━━━━━ Entries shown ━━━━━

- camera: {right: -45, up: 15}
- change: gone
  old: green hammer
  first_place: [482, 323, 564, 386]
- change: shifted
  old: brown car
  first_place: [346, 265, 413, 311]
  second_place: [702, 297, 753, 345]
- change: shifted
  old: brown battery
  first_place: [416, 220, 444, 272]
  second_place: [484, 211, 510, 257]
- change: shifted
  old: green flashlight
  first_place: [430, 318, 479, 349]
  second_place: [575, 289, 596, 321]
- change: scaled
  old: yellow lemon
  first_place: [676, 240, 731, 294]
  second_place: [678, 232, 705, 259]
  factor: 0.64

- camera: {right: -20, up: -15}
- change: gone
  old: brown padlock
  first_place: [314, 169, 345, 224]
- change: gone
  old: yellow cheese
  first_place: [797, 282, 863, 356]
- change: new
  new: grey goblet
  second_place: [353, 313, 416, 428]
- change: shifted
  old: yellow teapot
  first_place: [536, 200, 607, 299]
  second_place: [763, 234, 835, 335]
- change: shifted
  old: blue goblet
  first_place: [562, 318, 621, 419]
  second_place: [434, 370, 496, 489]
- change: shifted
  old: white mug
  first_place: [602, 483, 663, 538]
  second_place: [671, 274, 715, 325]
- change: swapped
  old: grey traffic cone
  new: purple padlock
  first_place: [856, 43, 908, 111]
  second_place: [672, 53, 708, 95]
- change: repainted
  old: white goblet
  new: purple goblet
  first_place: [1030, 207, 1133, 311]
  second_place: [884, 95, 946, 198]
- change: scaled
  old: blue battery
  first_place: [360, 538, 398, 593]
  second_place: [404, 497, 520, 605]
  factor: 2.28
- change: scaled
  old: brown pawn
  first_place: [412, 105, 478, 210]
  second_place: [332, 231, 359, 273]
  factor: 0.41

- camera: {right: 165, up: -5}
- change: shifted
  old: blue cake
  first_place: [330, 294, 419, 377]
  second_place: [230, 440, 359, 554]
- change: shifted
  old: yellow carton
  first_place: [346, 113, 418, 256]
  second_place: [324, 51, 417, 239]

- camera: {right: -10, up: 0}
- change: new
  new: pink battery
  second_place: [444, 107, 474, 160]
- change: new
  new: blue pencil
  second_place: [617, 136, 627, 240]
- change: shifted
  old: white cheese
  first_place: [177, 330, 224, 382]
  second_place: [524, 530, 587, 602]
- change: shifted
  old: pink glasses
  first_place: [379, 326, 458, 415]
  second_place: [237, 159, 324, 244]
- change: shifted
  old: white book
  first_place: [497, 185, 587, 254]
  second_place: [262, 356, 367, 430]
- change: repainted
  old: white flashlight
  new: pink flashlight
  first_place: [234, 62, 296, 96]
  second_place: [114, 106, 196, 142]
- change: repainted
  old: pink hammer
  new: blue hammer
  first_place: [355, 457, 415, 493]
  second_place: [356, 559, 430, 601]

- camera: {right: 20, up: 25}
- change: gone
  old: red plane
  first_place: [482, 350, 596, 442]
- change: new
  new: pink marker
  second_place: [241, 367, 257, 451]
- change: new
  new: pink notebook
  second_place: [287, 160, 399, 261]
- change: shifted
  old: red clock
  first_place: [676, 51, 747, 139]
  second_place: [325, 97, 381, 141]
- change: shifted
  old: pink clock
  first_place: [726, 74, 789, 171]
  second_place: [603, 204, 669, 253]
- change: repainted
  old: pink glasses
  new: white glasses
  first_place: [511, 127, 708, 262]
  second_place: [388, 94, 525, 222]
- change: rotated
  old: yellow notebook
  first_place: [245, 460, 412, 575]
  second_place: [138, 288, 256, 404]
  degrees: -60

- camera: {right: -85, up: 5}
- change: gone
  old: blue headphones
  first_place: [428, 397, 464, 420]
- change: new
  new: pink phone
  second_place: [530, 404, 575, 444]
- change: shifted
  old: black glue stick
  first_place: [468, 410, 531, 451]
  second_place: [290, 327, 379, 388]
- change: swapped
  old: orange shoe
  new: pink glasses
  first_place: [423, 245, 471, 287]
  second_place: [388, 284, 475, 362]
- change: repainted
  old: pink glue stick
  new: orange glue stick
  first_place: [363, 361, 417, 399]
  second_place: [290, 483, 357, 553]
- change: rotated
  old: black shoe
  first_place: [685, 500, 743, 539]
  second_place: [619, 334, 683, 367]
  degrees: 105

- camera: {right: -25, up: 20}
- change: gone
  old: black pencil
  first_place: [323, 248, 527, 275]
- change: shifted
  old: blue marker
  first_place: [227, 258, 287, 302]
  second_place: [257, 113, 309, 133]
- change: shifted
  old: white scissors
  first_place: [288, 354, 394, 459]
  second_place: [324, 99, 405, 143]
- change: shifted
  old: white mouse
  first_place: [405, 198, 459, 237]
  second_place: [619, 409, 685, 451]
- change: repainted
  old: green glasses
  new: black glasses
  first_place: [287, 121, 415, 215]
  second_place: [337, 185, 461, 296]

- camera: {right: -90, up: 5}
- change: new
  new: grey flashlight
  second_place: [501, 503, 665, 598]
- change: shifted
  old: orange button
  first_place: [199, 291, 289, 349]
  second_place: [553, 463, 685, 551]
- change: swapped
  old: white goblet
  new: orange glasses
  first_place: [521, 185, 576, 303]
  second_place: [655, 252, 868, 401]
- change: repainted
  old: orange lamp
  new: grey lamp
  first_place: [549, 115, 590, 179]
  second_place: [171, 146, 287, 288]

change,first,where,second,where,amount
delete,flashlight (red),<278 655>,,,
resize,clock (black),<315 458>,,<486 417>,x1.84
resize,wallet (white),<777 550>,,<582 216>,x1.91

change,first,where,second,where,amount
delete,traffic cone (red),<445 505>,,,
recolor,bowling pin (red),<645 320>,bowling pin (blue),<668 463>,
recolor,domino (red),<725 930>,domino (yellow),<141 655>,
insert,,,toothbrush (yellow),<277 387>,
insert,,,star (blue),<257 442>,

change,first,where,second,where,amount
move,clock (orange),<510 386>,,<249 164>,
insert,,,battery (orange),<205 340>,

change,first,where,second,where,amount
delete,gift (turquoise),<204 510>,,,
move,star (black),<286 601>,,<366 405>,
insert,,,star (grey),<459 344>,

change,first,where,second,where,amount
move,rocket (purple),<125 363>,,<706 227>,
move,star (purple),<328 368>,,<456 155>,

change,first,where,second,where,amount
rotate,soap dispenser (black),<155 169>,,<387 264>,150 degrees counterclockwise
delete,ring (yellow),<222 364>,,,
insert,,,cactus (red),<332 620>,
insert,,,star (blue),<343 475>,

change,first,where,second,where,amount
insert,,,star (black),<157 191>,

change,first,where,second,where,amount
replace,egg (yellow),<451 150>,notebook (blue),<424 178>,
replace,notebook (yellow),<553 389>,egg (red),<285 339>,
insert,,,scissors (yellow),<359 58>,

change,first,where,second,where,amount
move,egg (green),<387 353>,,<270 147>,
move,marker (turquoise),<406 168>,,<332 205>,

━━━━━

- [Brief]: Each line of the listing is to be output verbatim.

- [Answer below]:
- camera: {right: -45, up: 15}
- change: gone
  old: green hammer
  first_place: [482, 323, 564, 386]
- change: shifted
  old: brown car
  first_place: [346, 265, 413, 311]
  second_place: [702, 297, 753, 345]
- change: shifted
  old: brown battery
  first_place: [416, 220, 444, 272]
  second_place: [484, 211, 510, 257]
- change: shifted
  old: green flashlight
  first_place: [430, 318, 479, 349]
  second_place: [575, 289, 596, 321]
- change: scaled
  old: yellow lemon
  first_place: [676, 240, 731, 294]
  second_place: [678, 232, 705, 259]
  factor: 0.64

- camera: {right: -20, up: -15}
- change: gone
  old: brown padlock
  first_place: [314, 169, 345, 224]
- change: gone
  old: yellow cheese
  first_place: [797, 282, 863, 356]
- change: new
  new: grey goblet
  second_place: [353, 313, 416, 428]
- change: shifted
  old: yellow teapot
  first_place: [536, 200, 607, 299]
  second_place: [763, 234, 835, 335]
- change: shifted
  old: blue goblet
  first_place: [562, 318, 621, 419]
  second_place: [434, 370, 496, 489]
- change: shifted
  old: white mug
  first_place: [602, 483, 663, 538]
  second_place: [671, 274, 715, 325]
- change: swapped
  old: grey traffic cone
  new: purple padlock
  first_place: [856, 43, 908, 111]
  second_place: [672, 53, 708, 95]
- change: repainted
  old: white goblet
  new: purple goblet
  first_place: [1030, 207, 1133, 311]
  second_place: [884, 95, 946, 198]
- change: scaled
  old: blue battery
  first_place: [360, 538, 398, 593]
  second_place: [404, 497, 520, 605]
  factor: 2.28
- change: scaled
  old: brown pawn
  first_place: [412, 105, 478, 210]
  second_place: [332, 231, 359, 273]
  factor: 0.41

- camera: {right: 165, up: -5}
- change: shifted
  old: blue cake
  first_place: [330, 294, 419, 377]
  second_place: [230, 440, 359, 554]
- change: shifted
  old: yellow carton
  first_place: [346, 113, 418, 256]
  second_place: [324, 51, 417, 239]

- camera: {right: -10, up: 0}
- change: new
  new: pink battery
  second_place: [444, 107, 474, 160]
- change: new
  new: blue pencil
  second_place: [617, 136, 627, 240]
- change: shifted
  old: white cheese
  first_place: [177, 330, 224, 382]
  second_place: [524, 530, 587, 602]
- change: shifted
  old: pink glasses
  first_place: [379, 326, 458, 415]
  second_place: [237, 159, 324, 244]
- change: shifted
  old: white book
  first_place: [497, 185, 587, 254]
  second_place: [262, 356, 367, 430]
- change: repainted
  old: white flashlight
  new: pink flashlight
  first_place: [234, 62, 296, 96]
  second_place: [114, 106, 196, 142]
- change: repainted
  old: pink hammer
  new: blue hammer
  first_place: [355, 457, 415, 493]
  second_place: [356, 559, 430, 601]

- camera: {right: 20, up: 25}
- change: gone
  old: red plane
  first_place: [482, 350, 596, 442]
- change: new
  new: pink marker
  second_place: [241, 367, 257, 451]
- change: new
  new: pink notebook
  second_place: [287, 160, 399, 261]
- change: shifted
  old: red clock
  first_place: [676, 51, 747, 139]
  second_place: [325, 97, 381, 141]
- change: shifted
  old: pink clock
  first_place: [726, 74, 789, 171]
  second_place: [603, 204, 669, 253]
- change: repainted
  old: pink glasses
  new: white glasses
  first_place: [511, 127, 708, 262]
  second_place: [388, 94, 525, 222]
- change: rotated
  old: yellow notebook
  first_place: [245, 460, 412, 575]
  second_place: [138, 288, 256, 404]
  degrees: -60

- camera: {right: -85, up: 5}
- change: gone
  old: blue headphones
  first_place: [428, 397, 464, 420]
- change: new
  new: pink phone
  second_place: [530, 404, 575, 444]
- change: shifted
  old: black glue stick
  first_place: [468, 410, 531, 451]
  second_place: [290, 327, 379, 388]
- change: swapped
  old: orange shoe
  new: pink glasses
  first_place: [423, 245, 471, 287]
  second_place: [388, 284, 475, 362]
- change: repainted
  old: pink glue stick
  new: orange glue stick
  first_place: [363, 361, 417, 399]
  second_place: [290, 483, 357, 553]
- change: rotated
  old: black shoe
  first_place: [685, 500, 743, 539]
  second_place: [619, 334, 683, 367]
  degrees: 105

- camera: {right: -25, up: 20}
- change: gone
  old: black pencil
  first_place: [323, 248, 527, 275]
- change: shifted
  old: blue marker
  first_place: [227, 258, 287, 302]
  second_place: [257, 113, 309, 133]
- change: shifted
  old: white scissors
  first_place: [288, 354, 394, 459]
  second_place: [324, 99, 405, 143]
- change: shifted
  old: white mouse
  first_place: [405, 198, 459, 237]
  second_place: [619, 409, 685, 451]
- change: repainted
  old: green glasses
  new: black glasses
  first_place: [287, 121, 415, 215]
  second_place: [337, 185, 461, 296]

- camera: {right: -90, up: 5}
- change: new
  new: grey flashlight
  second_place: [501, 503, 665, 598]
- change: shifted
  old: orange button
  first_place: [199, 291, 289, 349]
  second_place: [553, 463, 685, 551]
- change: swapped
  old: white goblet
  new: orange glasses
  first_place: [521, 185, 576, 303]
  second_place: [655, 252, 868, 401]
- change: repainted
  old: orange lamp
  new: grey lamp
  first_place: [549, 115, 590, 179]
  second_place: [171, 146, 287, 288]

change,first,where,second,where,amount
delete,flashlight (red),<278 655>,,,
resize,clock (black),<315 458>,,<486 417>,x1.84
resize,wallet (white),<777 550>,,<582 216>,x1.91

change,first,where,second,where,amount
delete,traffic cone (red),<445 505>,,,
recolor,bowling pin (red),<645 320>,bowling pin (blue),<668 463>,
recolor,domino (red),<725 930>,domino (yellow),<141 655>,
insert,,,toothbrush (yellow),<277 387>,
insert,,,star (blue),<257 442>,

change,first,where,second,where,amount
move,clock (orange),<510 386>,,<249 164>,
insert,,,battery (orange),<205 340>,

change,first,where,second,where,amount
delete,gift (turquoise),<204 510>,,,
move,star (black),<286 601>,,<366 405>,
insert,,,star (grey),<459 344>,

change,first,where,second,where,amount
move,rocket (purple),<125 363>,,<706 227>,
move,star (purple),<328 368>,,<456 155>,

change,first,where,second,where,amount
rotate,soap dispenser (black),<155 169>,,<387 264>,150 degrees counterclockwise
delete,ring (yellow),<222 364>,,,
insert,,,cactus (red),<332 620>,
insert,,,star (blue),<343 475>,

change,first,where,second,where,amount
insert,,,star (black),<157 191>,

change,first,where,second,where,amount
replace,egg (yellow),<451 150>,notebook (blue),<424 178>,
replace,notebook (yellow),<553 389>,egg (red),<285 339>,
insert,,,scissors (yellow),<359 58>,

change,first,where,second,where,amount
move,egg (green),<387 353>,,<270 147>,
move,marker (turquoise),<406 168>,,<332 205>,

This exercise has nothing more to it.